— Begin Exercise data —

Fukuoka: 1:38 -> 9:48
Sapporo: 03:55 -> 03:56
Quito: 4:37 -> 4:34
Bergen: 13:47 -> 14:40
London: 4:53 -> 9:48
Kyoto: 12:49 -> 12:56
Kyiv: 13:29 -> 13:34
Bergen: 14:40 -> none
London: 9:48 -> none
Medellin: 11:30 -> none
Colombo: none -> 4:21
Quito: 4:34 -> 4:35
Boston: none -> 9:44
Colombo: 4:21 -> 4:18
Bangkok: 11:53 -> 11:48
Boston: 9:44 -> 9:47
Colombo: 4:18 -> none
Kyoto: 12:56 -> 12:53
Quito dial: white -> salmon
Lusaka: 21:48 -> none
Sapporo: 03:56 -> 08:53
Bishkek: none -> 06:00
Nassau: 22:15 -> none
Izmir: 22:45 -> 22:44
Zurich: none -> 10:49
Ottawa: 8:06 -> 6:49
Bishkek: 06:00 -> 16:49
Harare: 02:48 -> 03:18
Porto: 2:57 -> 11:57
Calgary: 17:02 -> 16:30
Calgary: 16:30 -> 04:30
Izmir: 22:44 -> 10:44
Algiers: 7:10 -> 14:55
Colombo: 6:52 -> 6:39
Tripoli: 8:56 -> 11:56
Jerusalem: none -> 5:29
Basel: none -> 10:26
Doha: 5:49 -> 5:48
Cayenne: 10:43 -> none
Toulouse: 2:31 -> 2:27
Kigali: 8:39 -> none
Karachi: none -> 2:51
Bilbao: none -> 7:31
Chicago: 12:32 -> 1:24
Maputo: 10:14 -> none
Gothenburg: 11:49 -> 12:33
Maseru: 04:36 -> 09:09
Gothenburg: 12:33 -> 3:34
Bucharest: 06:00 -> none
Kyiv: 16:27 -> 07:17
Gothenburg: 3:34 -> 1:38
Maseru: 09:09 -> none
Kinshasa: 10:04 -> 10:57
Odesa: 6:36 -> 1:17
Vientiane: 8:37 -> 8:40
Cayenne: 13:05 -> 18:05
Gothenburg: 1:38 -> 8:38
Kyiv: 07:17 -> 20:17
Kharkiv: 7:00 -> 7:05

— End Exercise data —

*Task statement*:
Switch "none" to "blank" throughout the part of the entries that opens at their start and closes with the line containing "Vientiane: 8:37 -> 8:40". Give those lines again with nothing else changed.

*The reply*:
Fukuoka: 1:38 -> 9:48
Sapporo: 03:55 -> 03:56
Quito: 4:37 -> 4:34
Bergen: 13:47 -> 14:40
London: 4:53 -> 9:48
Kyoto: 12:49 -> 12:56
Kyiv: 13:29 -> 13:34
Bergen: 14:40 -> blank
London: 9:48 -> blank
Medellin: 11:30 -> blank
Colombo: blank -> 4:21
Quito: 4:34 -> 4:35
Boston: blank -> 9:44
Colombo: 4:21 -> 4:18
Bangkok: 11:53 -> 11:48
Boston: 9:44 -> 9:47
Colombo: 4:18 -> blank
Kyoto: 12:56 -> 12:53
Quito dial: white -> salmon
Lusaka: 21:48 -> blank
Sapporo: 03:56 -> 08:53
Bishkek: blank -> 06:00
Nassau: 22:15 -> blank
Izmir: 22:45 -> 22:44
Zurich: blank -> 10:49
Ottawa: 8:06 -> 6:49
Bishkek: 06:00 -> 16:49
Harare: 02:48 -> 03:18
Porto: 2:57 -> 11:57
Calgary: 17:02 -> 16:30
Calgary: 16:30 -> 04:30
Izmir: 22:44 -> 10:44
Algiers: 7:10 -> 14:55
Colombo: 6:52 -> 6:39
Tripoli: 8:56 -> 11:56
Jerusalem: blank -> 5:29
Basel: blank -> 10:26
Doha: 5:49 -> 5:48
Cayenne: 10:43 -> blank
Toulouse: 2:31 -> 2:27
Kigali: 8:39 -> blank
Karachi: blank -> 2:51
Bilbao: blank -> 7:31
Chicago: 12:32 -> 1:24
Maputo: 10:14 -> blank
Gothenburg: 11:49 -> 12:33
Maseru: 04:36 -> 09:09
Gothenburg: 12:33 -> 3:34
Bucharest: 06:00 -> blank
Kyiv: 16:27 -> 07:17
Gothenburg: 3:34 -> 1:38
Maseru: 09:09 -> blank
Kinshasa: 10:04 -> 10:57
Odesa: 6:36 -> 1:17
Vientiane: 8:37 -> 8:40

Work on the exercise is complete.